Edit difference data
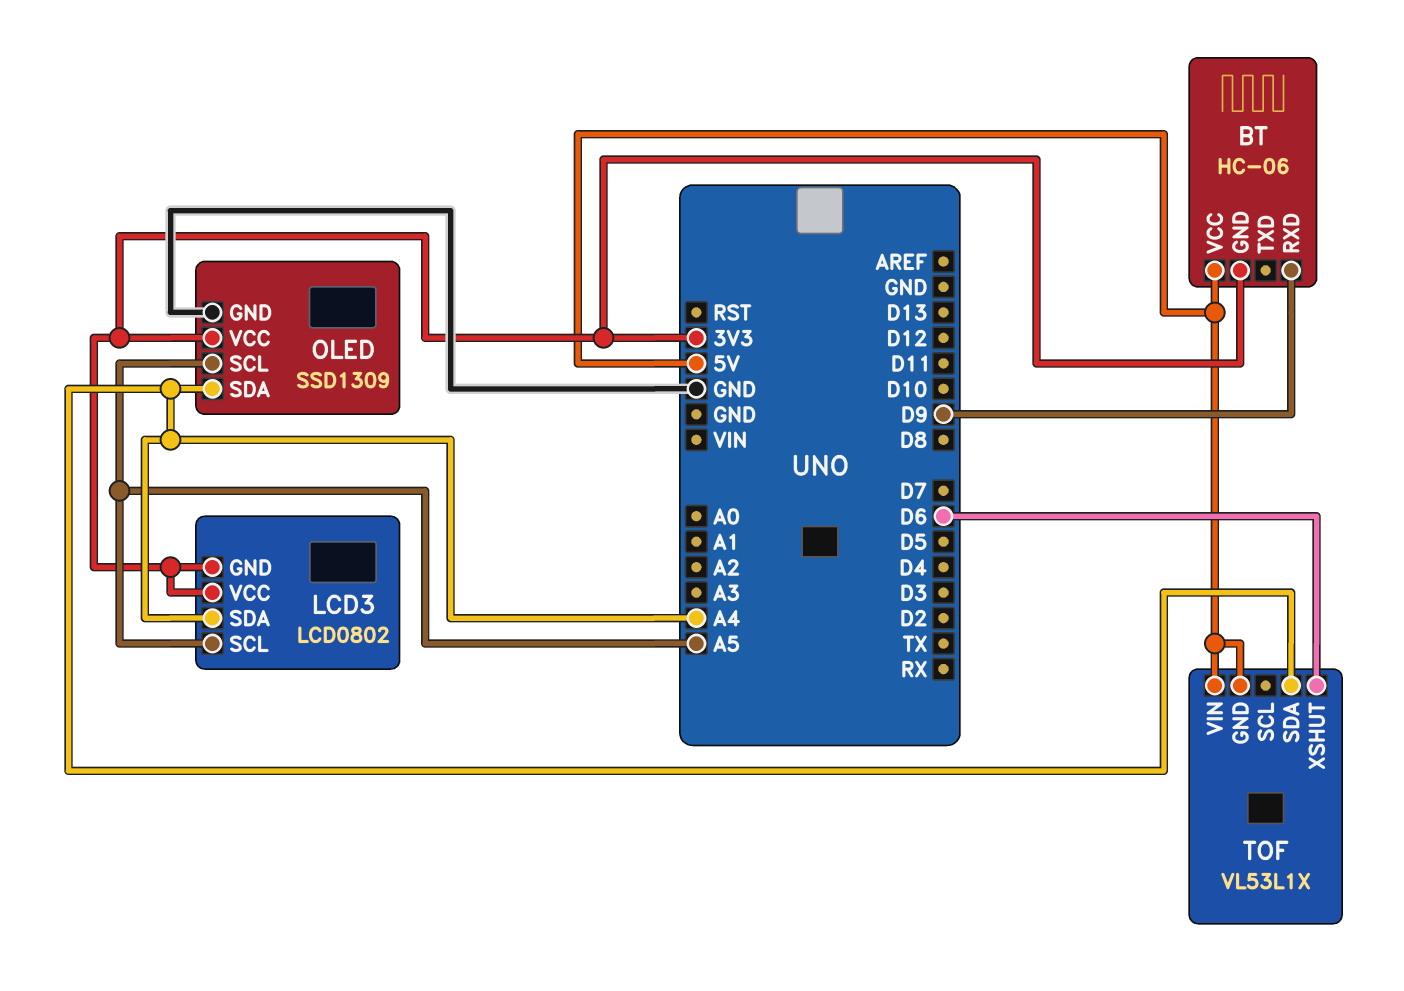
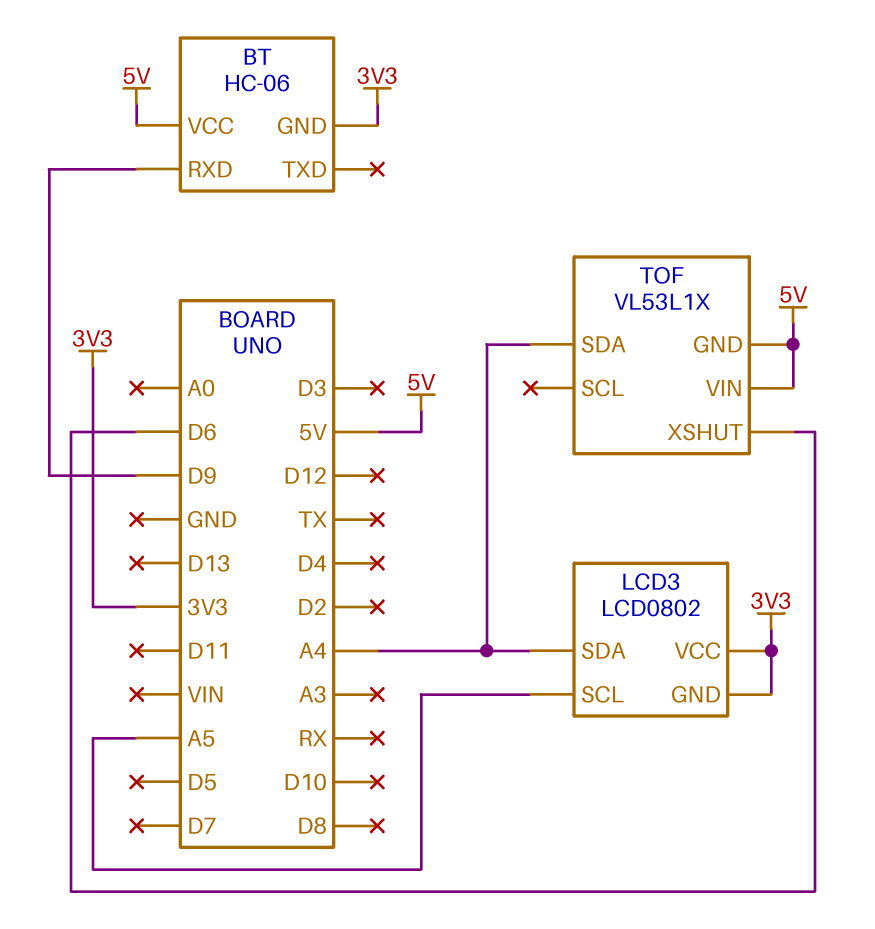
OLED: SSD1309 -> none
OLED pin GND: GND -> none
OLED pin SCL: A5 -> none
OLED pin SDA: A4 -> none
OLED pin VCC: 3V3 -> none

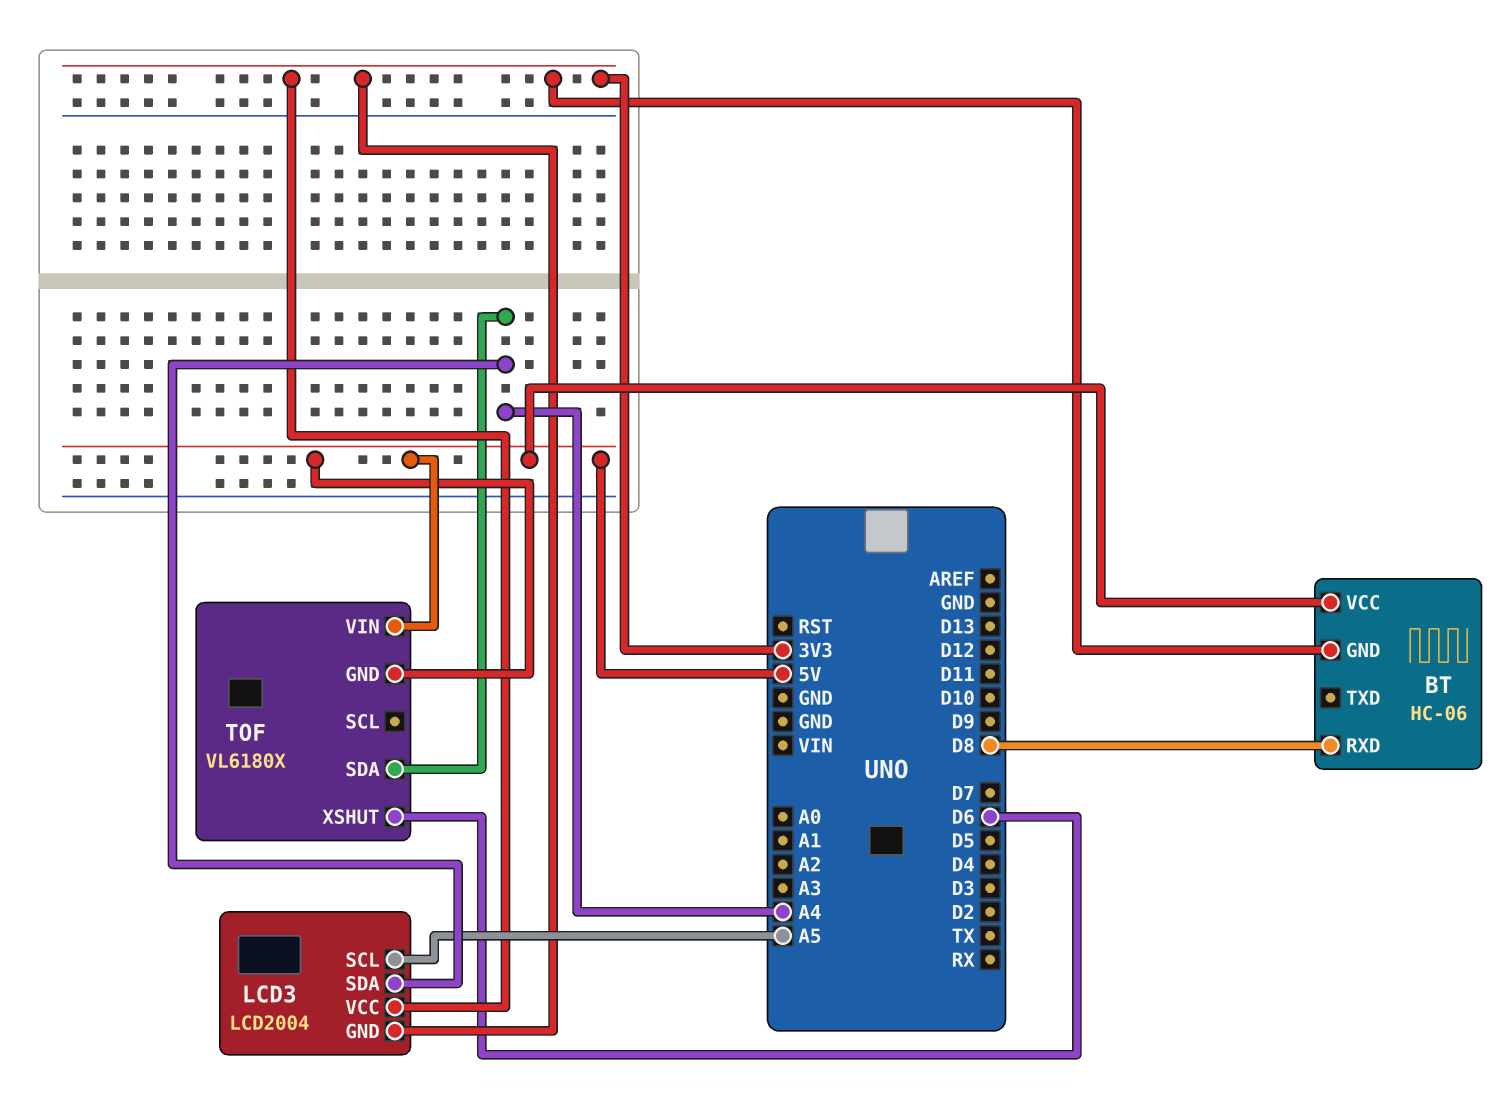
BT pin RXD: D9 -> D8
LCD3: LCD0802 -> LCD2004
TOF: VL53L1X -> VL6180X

### THE TASK
Check every line of the data and give the number of them that hold the string "none", with no other words.

### EXERCISE OUTPUT
5